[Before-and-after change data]
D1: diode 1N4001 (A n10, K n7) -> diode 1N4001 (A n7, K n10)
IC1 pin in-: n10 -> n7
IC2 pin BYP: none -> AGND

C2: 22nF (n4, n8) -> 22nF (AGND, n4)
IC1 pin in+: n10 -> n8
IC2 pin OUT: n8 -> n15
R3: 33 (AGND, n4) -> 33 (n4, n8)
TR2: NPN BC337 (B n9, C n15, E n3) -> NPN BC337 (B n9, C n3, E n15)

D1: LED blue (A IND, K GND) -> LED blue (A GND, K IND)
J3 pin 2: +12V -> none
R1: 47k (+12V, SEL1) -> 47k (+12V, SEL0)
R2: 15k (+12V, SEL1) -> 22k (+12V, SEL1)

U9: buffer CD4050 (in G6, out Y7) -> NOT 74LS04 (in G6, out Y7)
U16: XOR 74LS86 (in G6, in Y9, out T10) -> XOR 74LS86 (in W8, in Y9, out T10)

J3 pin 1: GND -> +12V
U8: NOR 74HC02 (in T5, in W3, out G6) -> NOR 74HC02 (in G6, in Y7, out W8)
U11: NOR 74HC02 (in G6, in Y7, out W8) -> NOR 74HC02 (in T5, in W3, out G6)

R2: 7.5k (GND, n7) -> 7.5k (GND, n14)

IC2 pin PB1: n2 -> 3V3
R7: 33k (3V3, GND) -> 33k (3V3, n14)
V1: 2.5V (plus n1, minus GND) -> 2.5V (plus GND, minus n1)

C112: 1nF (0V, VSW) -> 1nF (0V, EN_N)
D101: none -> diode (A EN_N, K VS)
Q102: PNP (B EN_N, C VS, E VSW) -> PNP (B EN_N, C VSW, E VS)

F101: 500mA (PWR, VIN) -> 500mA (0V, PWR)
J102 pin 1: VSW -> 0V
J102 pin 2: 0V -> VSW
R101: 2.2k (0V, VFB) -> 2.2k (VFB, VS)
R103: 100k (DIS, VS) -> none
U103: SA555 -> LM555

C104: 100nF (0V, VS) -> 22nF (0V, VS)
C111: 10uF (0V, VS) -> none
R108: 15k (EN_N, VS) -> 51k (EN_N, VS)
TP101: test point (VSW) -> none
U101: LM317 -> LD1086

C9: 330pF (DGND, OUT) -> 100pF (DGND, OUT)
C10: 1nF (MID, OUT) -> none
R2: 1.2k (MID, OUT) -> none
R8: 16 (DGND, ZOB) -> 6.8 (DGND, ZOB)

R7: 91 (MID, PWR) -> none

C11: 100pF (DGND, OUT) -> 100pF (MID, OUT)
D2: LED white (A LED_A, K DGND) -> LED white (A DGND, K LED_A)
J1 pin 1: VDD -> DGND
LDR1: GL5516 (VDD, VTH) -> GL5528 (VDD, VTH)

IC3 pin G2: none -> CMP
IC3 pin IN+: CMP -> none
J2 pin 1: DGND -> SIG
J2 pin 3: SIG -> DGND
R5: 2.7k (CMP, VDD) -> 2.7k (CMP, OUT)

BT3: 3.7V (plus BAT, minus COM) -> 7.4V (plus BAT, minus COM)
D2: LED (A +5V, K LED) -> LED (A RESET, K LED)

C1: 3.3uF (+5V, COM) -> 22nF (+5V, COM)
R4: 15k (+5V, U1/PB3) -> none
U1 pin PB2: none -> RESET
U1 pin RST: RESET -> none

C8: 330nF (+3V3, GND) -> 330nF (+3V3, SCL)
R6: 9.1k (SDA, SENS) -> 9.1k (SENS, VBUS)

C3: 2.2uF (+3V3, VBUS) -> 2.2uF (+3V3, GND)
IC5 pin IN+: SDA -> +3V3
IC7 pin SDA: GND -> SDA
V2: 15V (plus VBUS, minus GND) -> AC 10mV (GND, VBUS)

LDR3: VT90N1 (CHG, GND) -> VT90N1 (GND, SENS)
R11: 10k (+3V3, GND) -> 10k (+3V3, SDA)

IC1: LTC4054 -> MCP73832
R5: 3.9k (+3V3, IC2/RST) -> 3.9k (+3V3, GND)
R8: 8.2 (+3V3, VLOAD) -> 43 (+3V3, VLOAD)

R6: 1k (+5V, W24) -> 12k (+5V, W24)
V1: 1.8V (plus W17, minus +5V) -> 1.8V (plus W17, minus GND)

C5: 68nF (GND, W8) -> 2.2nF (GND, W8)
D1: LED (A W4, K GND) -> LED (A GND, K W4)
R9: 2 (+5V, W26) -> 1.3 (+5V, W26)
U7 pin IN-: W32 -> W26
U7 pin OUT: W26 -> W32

[Task to complete]: Begin at the line above that has "Q102: PNP (B" and stop after the line that has "R108: 15k (EN_N, VS) -> 51k (EN_N, VS)", copying each line exactly and adding nothing else.

[Answer box]:
Q102: PNP (B EN_N, C VS, E VSW) -> PNP (B EN_N, C VSW, E VS)

F101: 500mA (PWR, VIN) -> 500mA (0V, PWR)
J102 pin 1: VSW -> 0V
J102 pin 2: 0V -> VSW
R101: 2.2k (0V, VFB) -> 2.2k (VFB, VS)
R103: 100k (DIS, VS) -> none
U103: SA555 -> LM555

C104: 100nF (0V, VS) -> 22nF (0V, VS)
C111: 10uF (0V, VS) -> none
R108: 15k (EN_N, VS) -> 51k (EN_N, VS)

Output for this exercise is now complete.